Spatial reasoning data
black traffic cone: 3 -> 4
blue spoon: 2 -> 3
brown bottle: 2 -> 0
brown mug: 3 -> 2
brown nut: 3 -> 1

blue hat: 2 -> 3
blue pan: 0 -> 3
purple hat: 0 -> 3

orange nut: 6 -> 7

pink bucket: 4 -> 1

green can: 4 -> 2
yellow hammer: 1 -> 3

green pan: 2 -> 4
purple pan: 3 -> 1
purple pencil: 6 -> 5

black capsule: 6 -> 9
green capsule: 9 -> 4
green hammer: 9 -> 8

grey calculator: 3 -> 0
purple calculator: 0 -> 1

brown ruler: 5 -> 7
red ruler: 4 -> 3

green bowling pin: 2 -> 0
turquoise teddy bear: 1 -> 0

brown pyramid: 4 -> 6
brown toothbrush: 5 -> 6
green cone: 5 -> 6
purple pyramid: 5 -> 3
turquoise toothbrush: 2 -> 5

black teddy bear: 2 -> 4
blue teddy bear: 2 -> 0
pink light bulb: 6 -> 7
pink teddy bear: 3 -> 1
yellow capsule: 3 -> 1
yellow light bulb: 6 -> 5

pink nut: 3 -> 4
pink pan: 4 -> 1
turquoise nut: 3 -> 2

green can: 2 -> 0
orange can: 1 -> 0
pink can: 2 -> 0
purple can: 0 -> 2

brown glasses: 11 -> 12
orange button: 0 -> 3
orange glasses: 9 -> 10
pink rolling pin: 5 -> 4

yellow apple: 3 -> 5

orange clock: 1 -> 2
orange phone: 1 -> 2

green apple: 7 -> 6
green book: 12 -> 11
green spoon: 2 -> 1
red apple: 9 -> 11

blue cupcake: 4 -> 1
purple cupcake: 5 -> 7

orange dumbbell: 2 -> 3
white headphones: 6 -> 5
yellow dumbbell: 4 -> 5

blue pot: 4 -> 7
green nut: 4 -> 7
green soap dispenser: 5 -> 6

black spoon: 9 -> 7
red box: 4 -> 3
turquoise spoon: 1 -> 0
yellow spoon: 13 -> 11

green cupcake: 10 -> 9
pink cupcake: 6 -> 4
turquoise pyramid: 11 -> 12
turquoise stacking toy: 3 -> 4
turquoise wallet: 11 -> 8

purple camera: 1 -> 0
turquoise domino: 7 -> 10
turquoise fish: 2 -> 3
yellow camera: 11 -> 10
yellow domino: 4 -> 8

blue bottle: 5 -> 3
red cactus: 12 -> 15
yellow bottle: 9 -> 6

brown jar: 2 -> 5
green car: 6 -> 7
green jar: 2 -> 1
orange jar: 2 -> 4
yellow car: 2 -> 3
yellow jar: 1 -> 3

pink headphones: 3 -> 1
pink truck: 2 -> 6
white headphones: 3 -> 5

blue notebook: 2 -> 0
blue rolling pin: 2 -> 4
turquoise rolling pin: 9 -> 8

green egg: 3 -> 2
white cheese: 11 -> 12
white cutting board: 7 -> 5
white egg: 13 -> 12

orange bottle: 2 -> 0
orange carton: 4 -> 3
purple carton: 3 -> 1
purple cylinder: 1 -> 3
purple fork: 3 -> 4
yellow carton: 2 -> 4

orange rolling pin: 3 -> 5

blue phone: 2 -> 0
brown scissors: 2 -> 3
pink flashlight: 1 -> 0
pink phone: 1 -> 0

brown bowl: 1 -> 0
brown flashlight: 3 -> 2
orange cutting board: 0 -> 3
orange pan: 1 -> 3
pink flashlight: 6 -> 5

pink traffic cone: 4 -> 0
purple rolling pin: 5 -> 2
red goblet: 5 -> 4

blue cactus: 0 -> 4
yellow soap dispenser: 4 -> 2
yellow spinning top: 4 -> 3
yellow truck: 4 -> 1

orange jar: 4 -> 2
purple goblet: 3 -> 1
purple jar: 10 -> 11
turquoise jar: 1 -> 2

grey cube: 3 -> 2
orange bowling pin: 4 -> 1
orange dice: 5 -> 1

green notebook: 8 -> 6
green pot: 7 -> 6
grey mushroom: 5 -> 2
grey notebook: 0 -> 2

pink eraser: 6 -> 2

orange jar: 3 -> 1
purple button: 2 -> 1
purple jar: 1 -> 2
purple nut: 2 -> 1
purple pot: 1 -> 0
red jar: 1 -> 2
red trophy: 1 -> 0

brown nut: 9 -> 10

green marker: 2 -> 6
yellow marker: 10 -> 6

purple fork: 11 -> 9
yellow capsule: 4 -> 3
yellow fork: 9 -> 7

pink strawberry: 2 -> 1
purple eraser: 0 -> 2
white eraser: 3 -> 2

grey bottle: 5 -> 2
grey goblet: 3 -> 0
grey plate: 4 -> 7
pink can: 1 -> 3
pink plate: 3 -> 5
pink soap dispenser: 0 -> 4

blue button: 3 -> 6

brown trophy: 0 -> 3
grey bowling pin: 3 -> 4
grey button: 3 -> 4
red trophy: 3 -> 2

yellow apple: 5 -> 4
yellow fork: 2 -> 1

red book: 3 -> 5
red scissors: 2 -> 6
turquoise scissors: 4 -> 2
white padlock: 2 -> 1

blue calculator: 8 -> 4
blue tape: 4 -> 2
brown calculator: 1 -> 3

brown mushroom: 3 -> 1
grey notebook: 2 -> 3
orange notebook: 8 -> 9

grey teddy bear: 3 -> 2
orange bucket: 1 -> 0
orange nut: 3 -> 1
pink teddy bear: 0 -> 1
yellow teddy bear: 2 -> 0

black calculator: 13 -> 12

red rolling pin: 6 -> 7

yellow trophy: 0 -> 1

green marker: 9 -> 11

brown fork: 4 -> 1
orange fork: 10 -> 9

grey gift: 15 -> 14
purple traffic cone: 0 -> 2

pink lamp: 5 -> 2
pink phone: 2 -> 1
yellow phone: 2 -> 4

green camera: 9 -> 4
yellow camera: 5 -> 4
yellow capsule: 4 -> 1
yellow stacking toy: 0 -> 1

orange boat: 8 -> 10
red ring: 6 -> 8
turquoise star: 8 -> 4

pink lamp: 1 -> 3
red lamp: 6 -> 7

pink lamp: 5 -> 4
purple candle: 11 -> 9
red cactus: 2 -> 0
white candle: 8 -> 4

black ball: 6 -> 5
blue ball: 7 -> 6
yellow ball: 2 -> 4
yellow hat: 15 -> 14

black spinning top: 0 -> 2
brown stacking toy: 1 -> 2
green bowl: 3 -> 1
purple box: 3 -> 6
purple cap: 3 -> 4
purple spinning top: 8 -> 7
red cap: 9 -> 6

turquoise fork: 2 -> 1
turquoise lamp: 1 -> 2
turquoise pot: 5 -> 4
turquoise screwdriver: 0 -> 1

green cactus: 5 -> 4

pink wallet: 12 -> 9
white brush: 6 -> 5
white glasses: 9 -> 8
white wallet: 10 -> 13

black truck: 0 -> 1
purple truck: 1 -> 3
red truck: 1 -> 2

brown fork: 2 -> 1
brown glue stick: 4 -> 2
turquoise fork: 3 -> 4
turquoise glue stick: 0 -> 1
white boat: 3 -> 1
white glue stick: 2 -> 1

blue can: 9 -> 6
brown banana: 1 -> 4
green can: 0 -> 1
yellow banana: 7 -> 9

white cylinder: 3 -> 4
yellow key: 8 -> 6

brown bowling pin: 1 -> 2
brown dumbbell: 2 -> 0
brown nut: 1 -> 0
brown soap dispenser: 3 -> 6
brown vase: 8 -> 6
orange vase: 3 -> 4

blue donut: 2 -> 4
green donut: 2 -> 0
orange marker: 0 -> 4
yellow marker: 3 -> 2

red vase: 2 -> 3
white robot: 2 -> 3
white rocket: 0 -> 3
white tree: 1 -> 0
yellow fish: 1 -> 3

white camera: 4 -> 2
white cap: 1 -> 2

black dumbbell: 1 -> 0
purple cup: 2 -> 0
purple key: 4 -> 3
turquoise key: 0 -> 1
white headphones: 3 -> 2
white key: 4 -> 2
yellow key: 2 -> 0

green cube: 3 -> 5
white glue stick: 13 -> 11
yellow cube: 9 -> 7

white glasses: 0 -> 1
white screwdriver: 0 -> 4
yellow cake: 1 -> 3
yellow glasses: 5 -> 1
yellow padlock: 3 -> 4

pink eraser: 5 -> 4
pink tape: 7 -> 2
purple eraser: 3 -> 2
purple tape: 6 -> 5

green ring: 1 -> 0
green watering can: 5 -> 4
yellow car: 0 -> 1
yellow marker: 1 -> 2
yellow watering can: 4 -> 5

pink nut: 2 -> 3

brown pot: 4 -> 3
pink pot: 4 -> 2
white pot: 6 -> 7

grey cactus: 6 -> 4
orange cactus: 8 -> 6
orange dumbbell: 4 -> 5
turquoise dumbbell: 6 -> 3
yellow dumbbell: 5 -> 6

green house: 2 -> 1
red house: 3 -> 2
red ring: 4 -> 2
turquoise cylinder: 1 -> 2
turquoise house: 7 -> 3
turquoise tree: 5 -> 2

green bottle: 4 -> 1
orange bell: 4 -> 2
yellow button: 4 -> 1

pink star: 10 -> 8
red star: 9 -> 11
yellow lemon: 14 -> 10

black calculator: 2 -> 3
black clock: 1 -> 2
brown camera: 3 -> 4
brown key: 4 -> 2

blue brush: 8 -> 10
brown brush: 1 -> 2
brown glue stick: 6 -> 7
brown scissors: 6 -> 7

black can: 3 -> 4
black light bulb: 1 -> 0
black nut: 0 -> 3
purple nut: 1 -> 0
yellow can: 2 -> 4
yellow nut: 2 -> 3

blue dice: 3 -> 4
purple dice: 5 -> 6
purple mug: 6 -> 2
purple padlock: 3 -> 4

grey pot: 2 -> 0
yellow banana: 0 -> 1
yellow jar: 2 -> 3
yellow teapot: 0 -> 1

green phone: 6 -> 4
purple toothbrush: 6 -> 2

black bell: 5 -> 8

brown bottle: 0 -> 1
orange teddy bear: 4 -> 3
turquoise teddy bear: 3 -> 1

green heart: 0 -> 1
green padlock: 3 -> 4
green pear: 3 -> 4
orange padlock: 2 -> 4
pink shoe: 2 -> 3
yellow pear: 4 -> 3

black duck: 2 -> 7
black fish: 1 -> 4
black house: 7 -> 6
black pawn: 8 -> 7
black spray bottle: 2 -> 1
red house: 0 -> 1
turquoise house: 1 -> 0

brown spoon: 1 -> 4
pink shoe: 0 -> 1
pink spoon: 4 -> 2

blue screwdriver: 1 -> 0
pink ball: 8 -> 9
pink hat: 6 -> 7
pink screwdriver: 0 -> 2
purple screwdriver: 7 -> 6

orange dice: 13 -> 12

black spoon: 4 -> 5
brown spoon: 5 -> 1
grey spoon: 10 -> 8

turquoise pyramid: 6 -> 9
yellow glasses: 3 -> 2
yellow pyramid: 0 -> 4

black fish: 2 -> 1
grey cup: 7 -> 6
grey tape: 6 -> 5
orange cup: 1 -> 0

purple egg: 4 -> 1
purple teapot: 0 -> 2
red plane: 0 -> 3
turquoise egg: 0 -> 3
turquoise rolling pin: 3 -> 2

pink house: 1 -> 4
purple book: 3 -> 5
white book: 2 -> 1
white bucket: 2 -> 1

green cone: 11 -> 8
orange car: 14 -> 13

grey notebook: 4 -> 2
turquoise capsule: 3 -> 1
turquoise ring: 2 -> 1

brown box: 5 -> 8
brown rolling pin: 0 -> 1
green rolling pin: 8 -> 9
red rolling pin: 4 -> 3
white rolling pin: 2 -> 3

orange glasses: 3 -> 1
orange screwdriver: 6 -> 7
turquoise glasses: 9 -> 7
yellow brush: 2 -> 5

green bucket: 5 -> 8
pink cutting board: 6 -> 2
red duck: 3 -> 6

:: What is being asked ::
Retype the records above, but only those lines that fall between the line containing "blue can: 9 -> 6" and the line containing "white cap: 1 -> 2", with both of those lines included, exactly as written.

:: Output for this task ::
blue can: 9 -> 6
brown banana: 1 -> 4
green can: 0 -> 1
yellow banana: 7 -> 9

white cylinder: 3 -> 4
yellow key: 8 -> 6

brown bowling pin: 1 -> 2
brown dumbbell: 2 -> 0
brown nut: 1 -> 0
brown soap dispenser: 3 -> 6
brown vase: 8 -> 6
orange vase: 3 -> 4

blue donut: 2 -> 4
green donut: 2 -> 0
orange marker: 0 -> 4
yellow marker: 3 -> 2

red vase: 2 -> 3
white robot: 2 -> 3
white rocket: 0 -> 3
white tree: 1 -> 0
yellow fish: 1 -> 3

white camera: 4 -> 2
white cap: 1 -> 2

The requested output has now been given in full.